What the exercise asks.
Please return each entry that follows exactly as given, but without pictures.

Provided material.
..............................

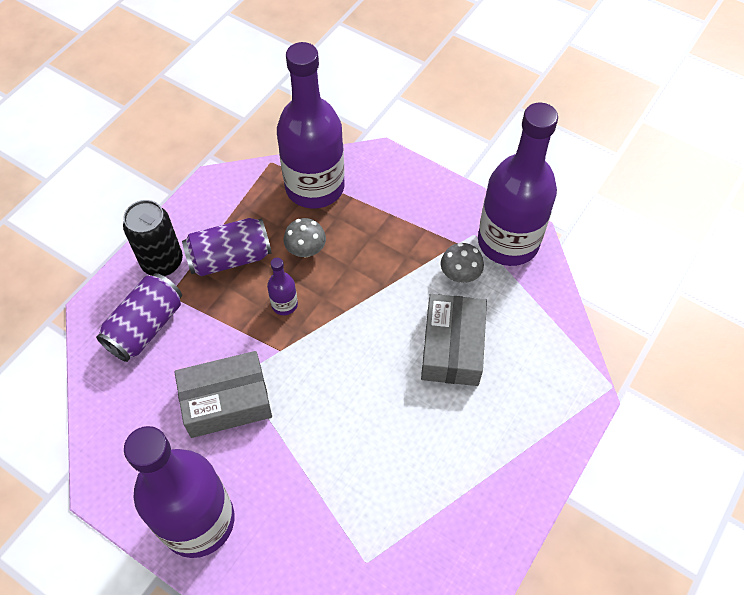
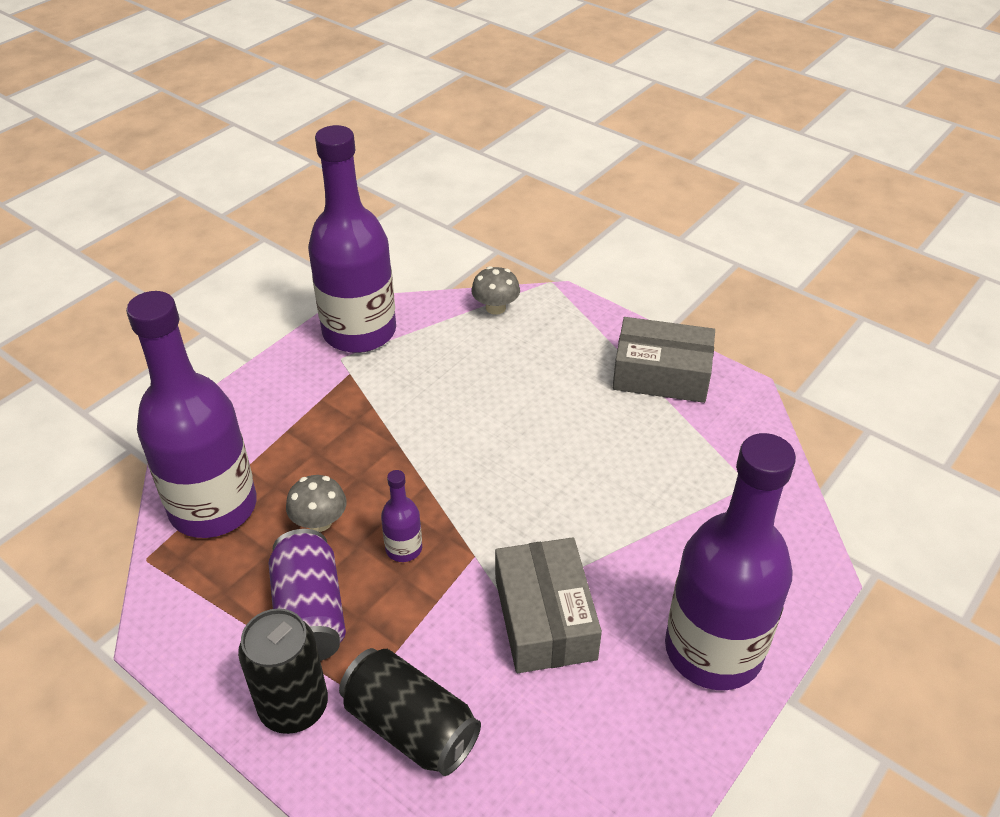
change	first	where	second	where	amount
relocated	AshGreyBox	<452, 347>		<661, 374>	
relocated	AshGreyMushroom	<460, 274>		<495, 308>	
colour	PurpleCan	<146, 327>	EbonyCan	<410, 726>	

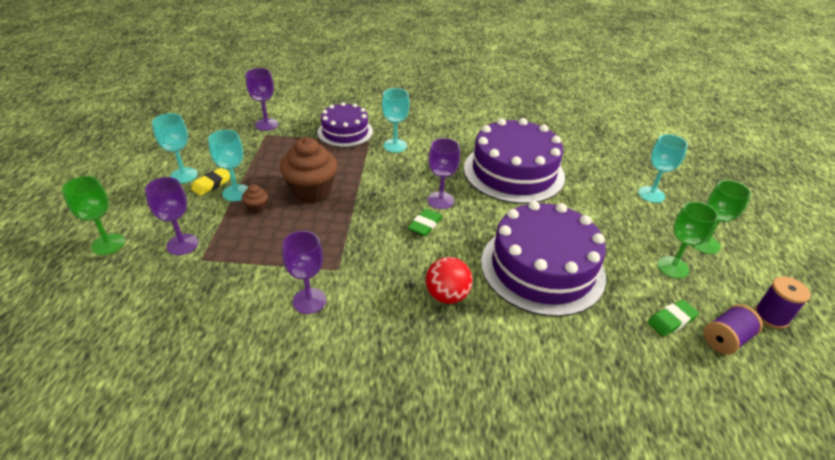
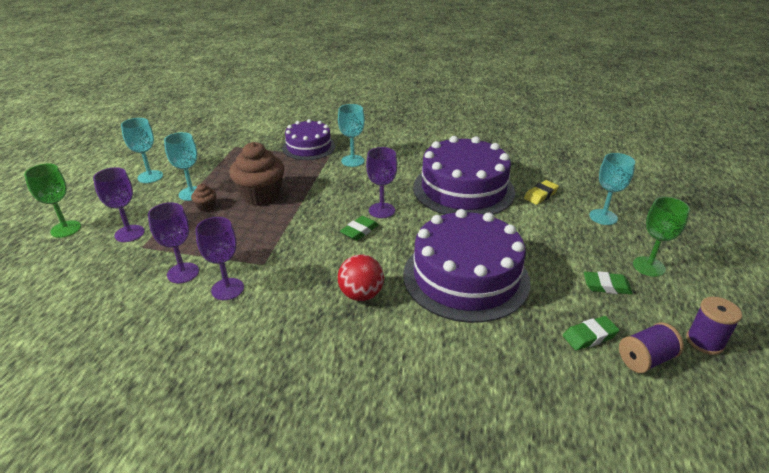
change	first	where	second	where	amount
relocated	GoldenEraser	<212, 184>		<540, 195>	
relocated	PurpleWineGlass	<266, 124>		<183, 273>	
exchanged	GreenWineGlass	<672, 267>	GreenEraser	<606, 286>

..............................

Final answer.
change	first	where	second	where	amount
relocated	AshGreyBox	<452, 347>		<661, 374>	
relocated	AshGreyMushroom	<460, 274>		<495, 308>	
colour	PurpleCan	<146, 327>	EbonyCan	<410, 726>	

change	first	where	second	where	amount
relocated	GoldenEraser	<212, 184>		<540, 195>	
relocated	PurpleWineGlass	<266, 124>		<183, 273>	
exchanged	GreenWineGlass	<672, 267>	GreenEraser	<606, 286>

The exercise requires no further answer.